- INSTRUCTIONS FOR THE TASK
No pictures go into the copy. Write out every line below exactly.

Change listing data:
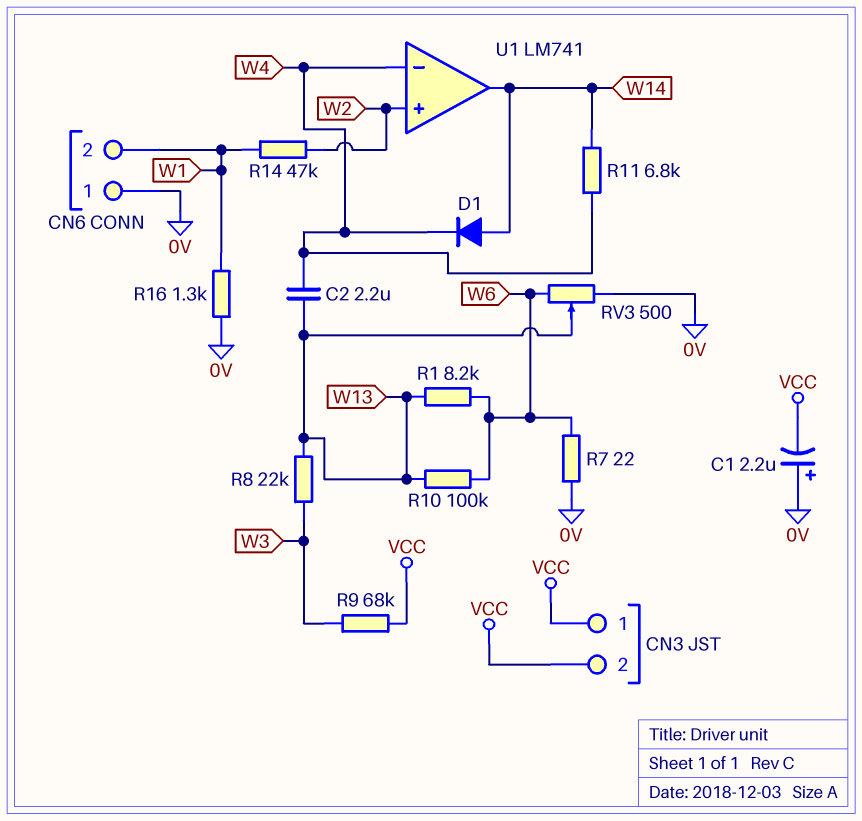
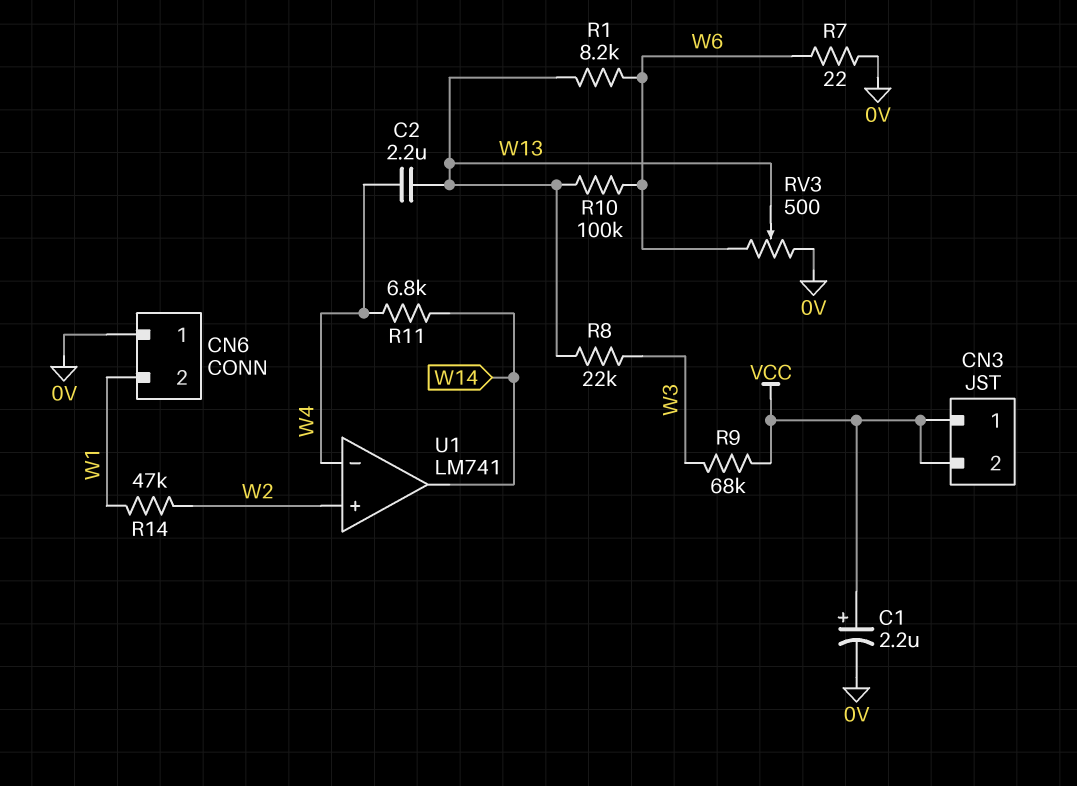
C1: 2.2uF (plus 0V, minus VCC) -> 2.2uF (plus VCC, minus 0V)
D1: diode (A W14, K W4) -> none
R16: 1.3k (0V, W1) -> none

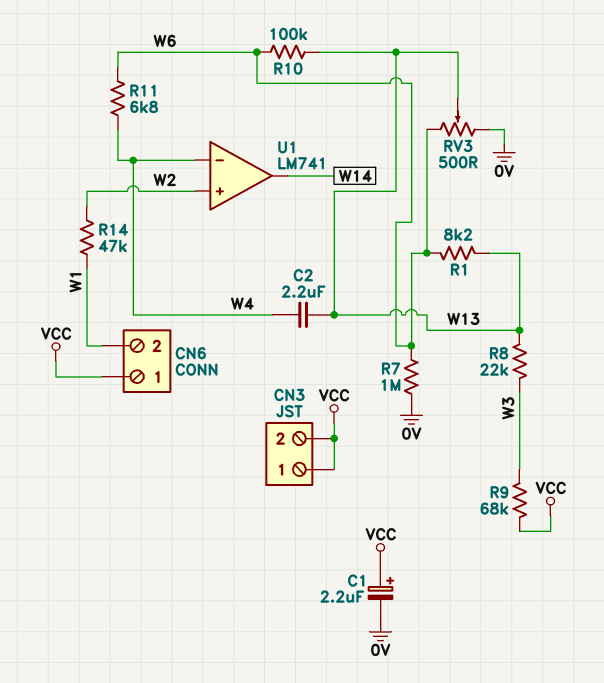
CN6 pin 1: 0V -> VCC
R7: 22 (0V, W6) -> 1M (0V, W6)
R11: 6.8k (W4, W14) -> 6.8k (W4, W6)

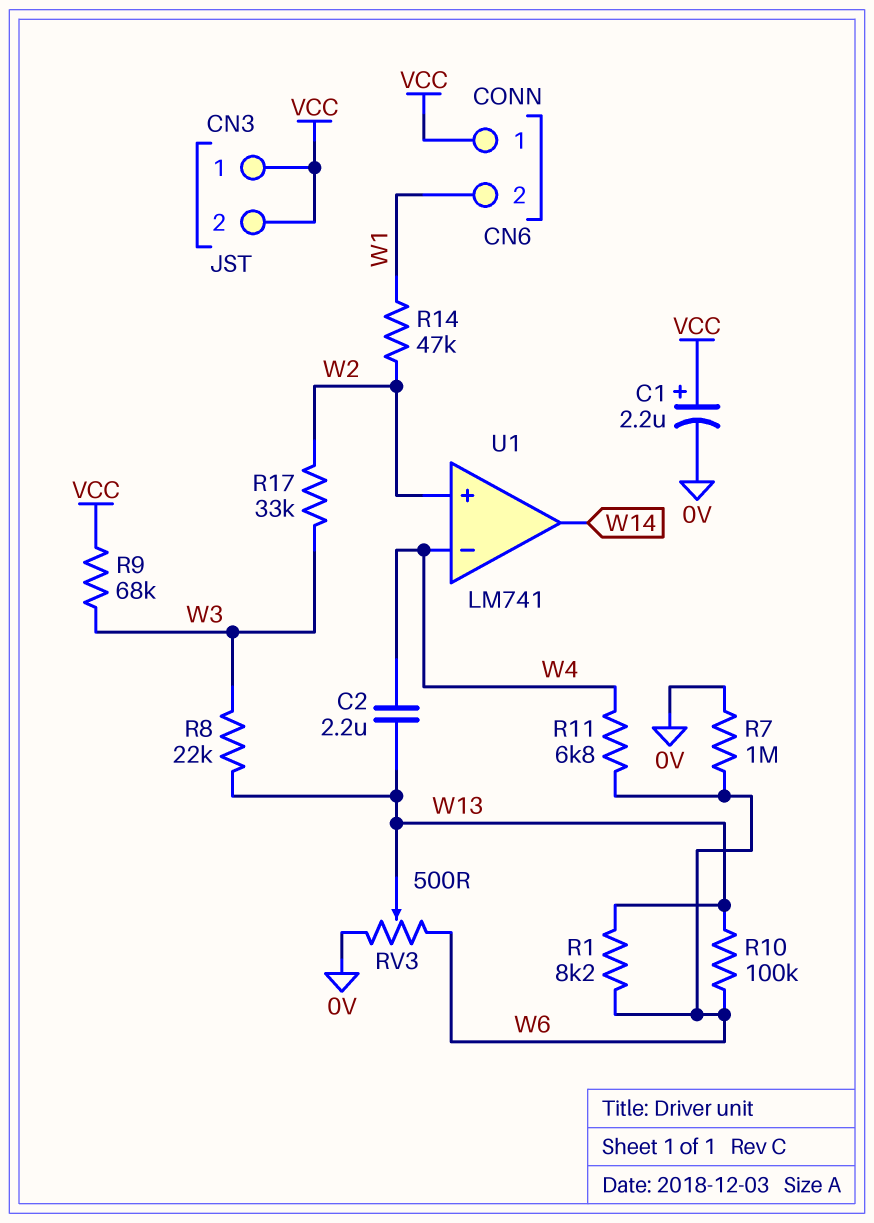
R17: none -> 33k (W2, W3)

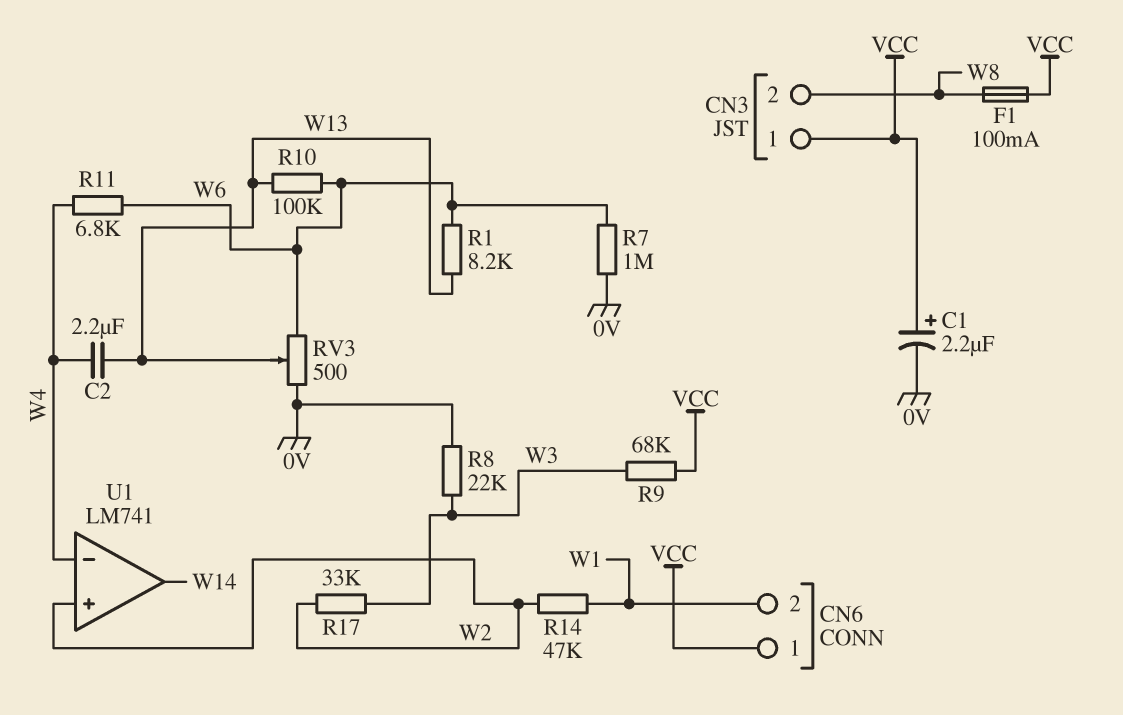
CN3 pin 2: VCC -> W8
F1: none -> 100mA (VCC, W8)
R8: 22k (W3, W13) -> 22k (0V, W3)

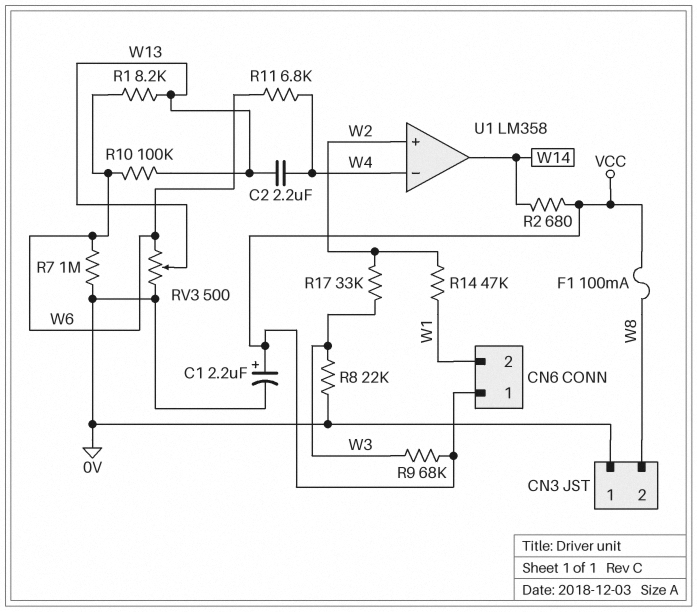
CN3 pin 1: VCC -> 0V
R2: none -> 680 (VCC, W14)
U1: LM741 -> LM358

- RESPONSE TO THE EXERCISE
C1: 2.2uF (plus 0V, minus VCC) -> 2.2uF (plus VCC, minus 0V)
D1: diode (A W14, K W4) -> none
R16: 1.3k (0V, W1) -> none

CN6 pin 1: 0V -> VCC
R7: 22 (0V, W6) -> 1M (0V, W6)
R11: 6.8k (W4, W14) -> 6.8k (W4, W6)

R17: none -> 33k (W2, W3)

CN3 pin 2: VCC -> W8
F1: none -> 100mA (VCC, W8)
R8: 22k (W3, W13) -> 22k (0V, W3)

CN3 pin 1: VCC -> 0V
R2: none -> 680 (VCC, W14)
U1: LM741 -> LM358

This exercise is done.